AIM OF THE EXERCISE.
Starting at the line that holds "(423, 175) = (231, 394): yellow" and stopping at the line that holds "(488, 306) = (339, 218): brown", restate the records below word for word, with both of those lines included.

[MATERIAL TO PROCESS Boundary: Start]

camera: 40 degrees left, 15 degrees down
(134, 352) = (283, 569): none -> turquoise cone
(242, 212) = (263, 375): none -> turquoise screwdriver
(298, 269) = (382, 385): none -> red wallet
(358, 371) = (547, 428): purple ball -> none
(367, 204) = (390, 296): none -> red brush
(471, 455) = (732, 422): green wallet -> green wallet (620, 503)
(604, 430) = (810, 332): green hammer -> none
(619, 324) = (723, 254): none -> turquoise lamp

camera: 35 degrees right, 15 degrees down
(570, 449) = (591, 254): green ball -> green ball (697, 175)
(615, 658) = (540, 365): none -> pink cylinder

[MATERIAL TO PROCESS Boundary: End]
[MATERIAL TO PROCESS Boundary: Start]

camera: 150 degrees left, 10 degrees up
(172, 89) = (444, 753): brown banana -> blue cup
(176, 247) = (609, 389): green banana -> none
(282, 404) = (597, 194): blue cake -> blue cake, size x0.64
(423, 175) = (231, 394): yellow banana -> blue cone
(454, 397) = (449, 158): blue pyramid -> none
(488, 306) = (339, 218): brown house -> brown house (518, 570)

[MATERIAL TO PROCESS Boundary: End]

REPLY.
(423, 175) = (231, 394): yellow banana -> blue cone
(454, 397) = (449, 158): blue pyramid -> none
(488, 306) = (339, 218): brown house -> brown house (518, 570)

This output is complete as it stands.